*YOUR INSTRUCTIONS*. Find every line in the records that holds the string "right". Copy each one.

:: DATA PROVIDED ::

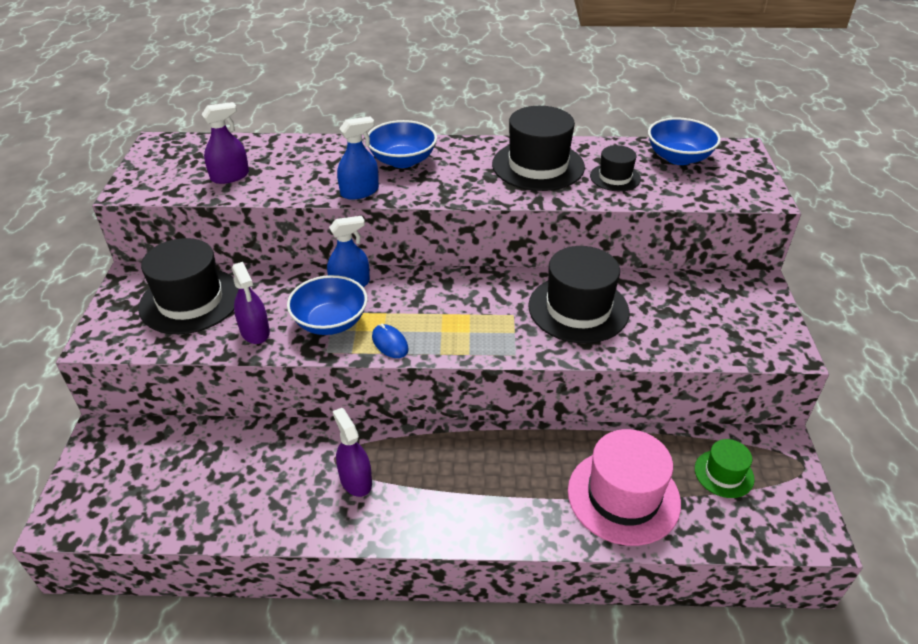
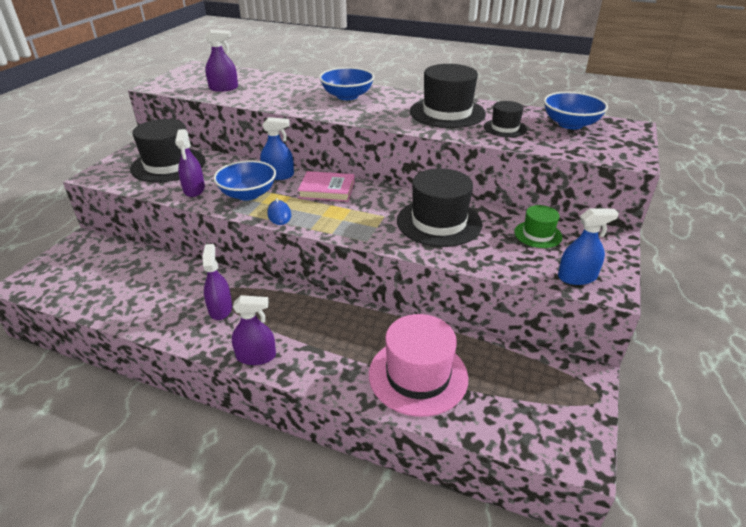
camera: 20 degrees right, 5 degrees down
blue spray bottle [337,116,379,200] -> blue spray bottle moved to [558,208,619,285]
green hat [695,439,755,498] -> green hat moved to [514,205,563,248]
none -> purple spray bottle [232,295,276,365]
none -> pink book [298,171,355,202]

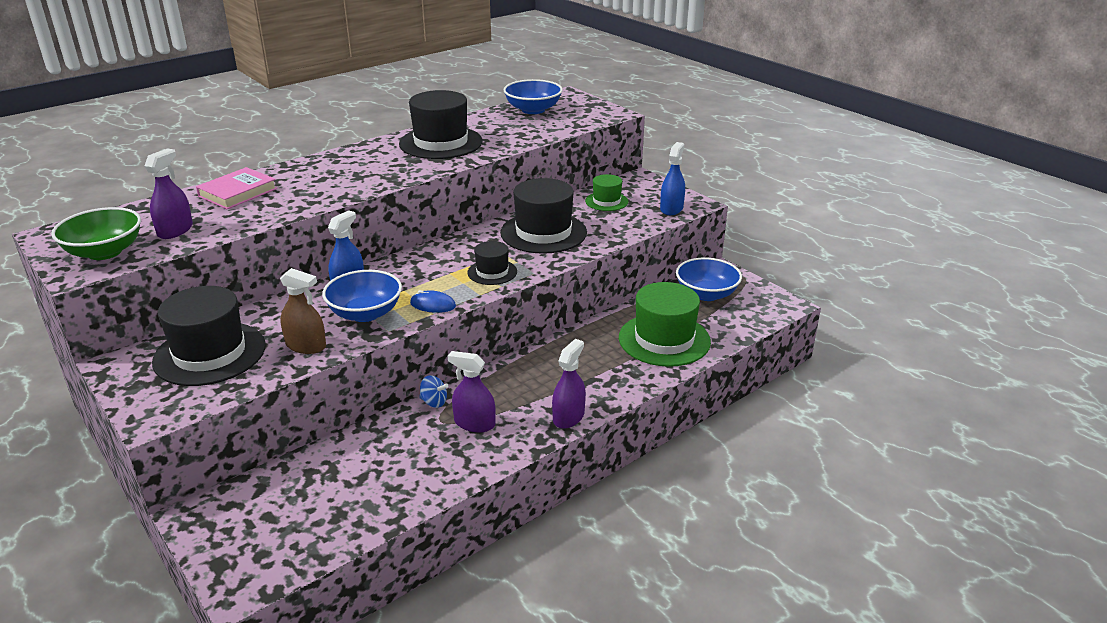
camera: 60 degrees left, 5 degrees down
purple spray bottle [175,129,205,197] -> brown spray bottle [280,268,326,354]
pink book [298,171,355,202] -> pink book moved to [196,167,277,209]
blue bowl [319,67,375,100] -> blue bowl moved to [676,258,742,301]
pink hat [369,314,468,417] -> green hat [619,282,711,367]
black hat [484,101,527,137] -> black hat moved to [467,241,517,285]
none -> green bowl [51,207,141,260]
none -> blue spinning top [419,375,448,408]

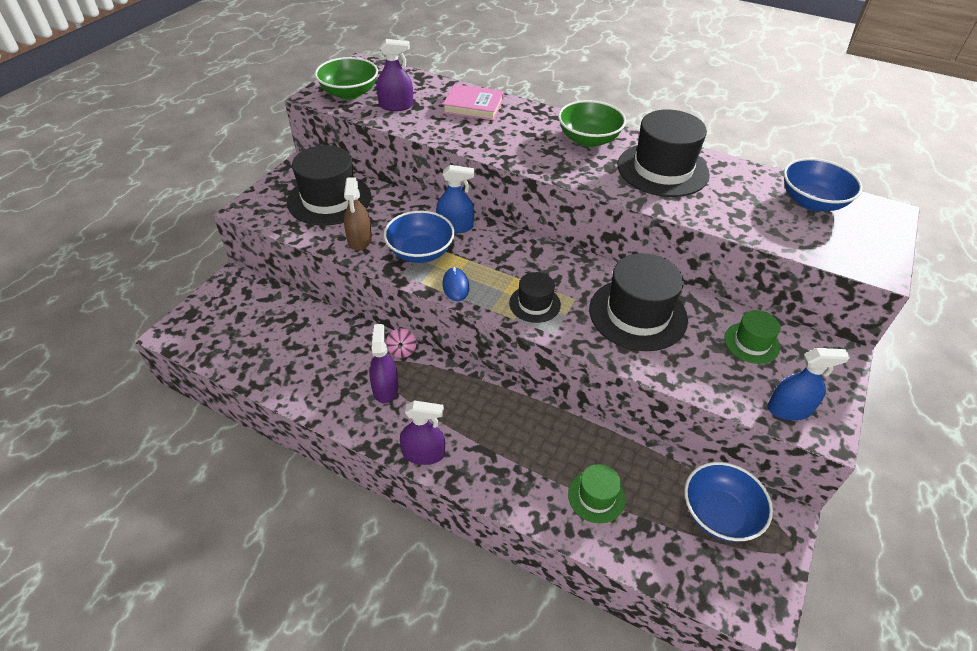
camera: 65 degrees right, 15 degrees up
blue spinning top [419,375,448,408] -> pink spinning top [386,328,416,358]
green hat [619,282,711,367] -> green hat [568,464,626,524], size x0.53
none -> green bowl [558,100,626,147]

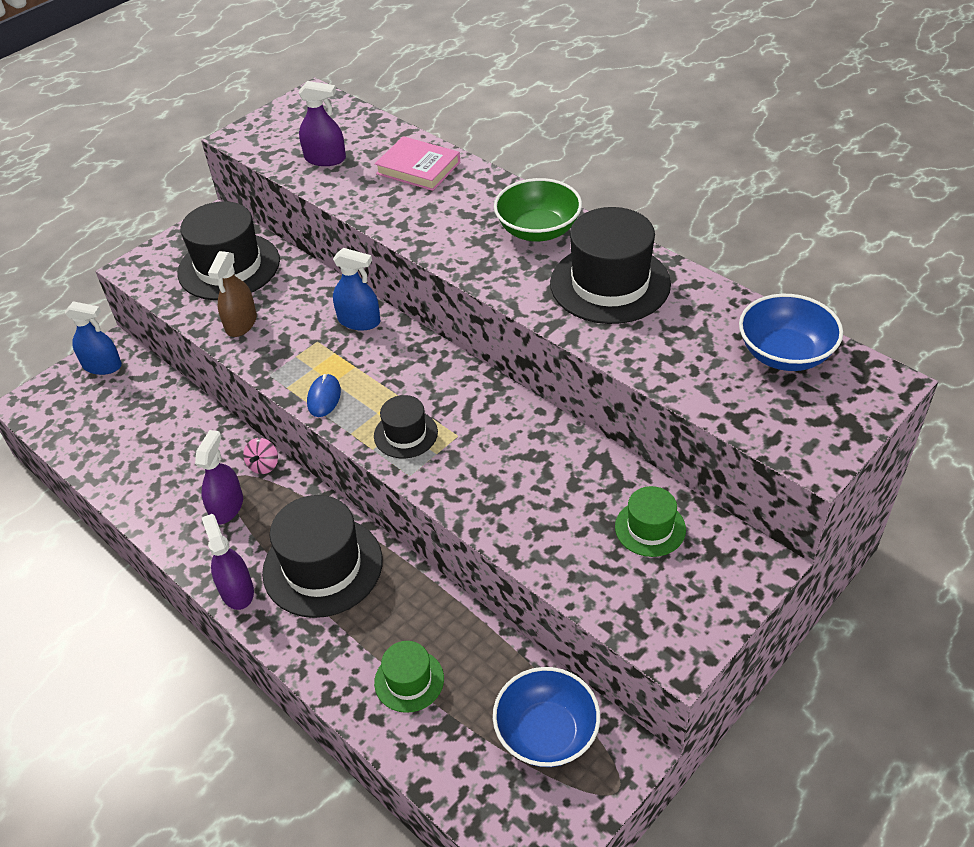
camera: 20 degrees right, 0 degrees up
green bowl [315,57,378,100] -> none
blue bowl [384,211,455,263] -> none
purple spray bottle [400,401,445,465] -> purple spray bottle turned 135 degrees counterclockwise [202,514,254,610]
black hat [589,253,688,351] -> black hat moved to [262,495,383,618]
blue spray bottle [768,348,850,421] -> blue spray bottle moved to [64,301,122,375]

:::

*SOLUTION FOR THIS PROBLEM*.
camera: 20 degrees right, 5 degrees down
camera: 65 degrees right, 15 degrees up
camera: 20 degrees right, 0 degrees up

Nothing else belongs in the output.